■ **The data**:
= Beginning of Section =

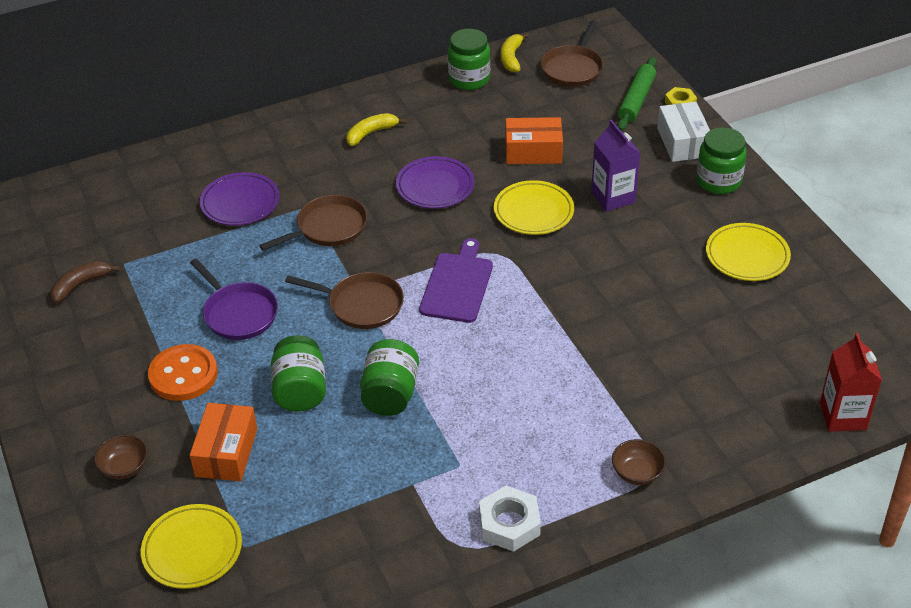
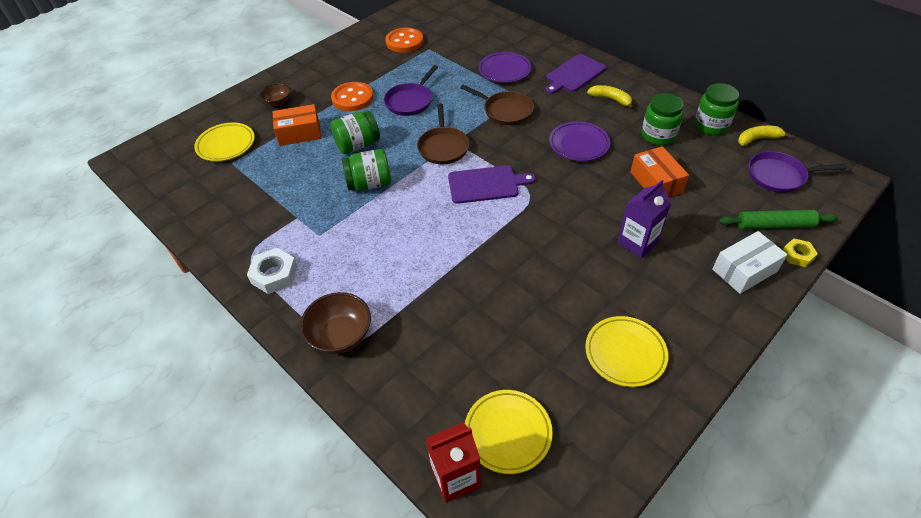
camera: 70 degrees right, 5 degrees up
(81, 285) = (404, 42): brown banana -> orange button
(298, 145) = (574, 74): none -> purple cutting board
(533, 212) = (587, 201): yellow plate -> yellow plate (507, 433)
(573, 68) = (779, 176): brown pan -> purple pan
(637, 473) = (340, 335): brown bowl -> brown bowl, size x1.60
(718, 181) = (712, 308): green jar -> green jar (658, 135)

= End of Section =

■ **What to do**:
Nothing should appear in the reply except the lines from the start of the listing above through the line with "(637, 473) = (340, 335): brown", repeated exactly and free of pictures.

■ **Solution for this task**:
camera: 70 degrees right, 5 degrees up
(81, 285) = (404, 42): brown banana -> orange button
(298, 145) = (574, 74): none -> purple cutting board
(533, 212) = (587, 201): yellow plate -> yellow plate (507, 433)
(573, 68) = (779, 176): brown pan -> purple pan
(637, 473) = (340, 335): brown bowl -> brown bowl, size x1.60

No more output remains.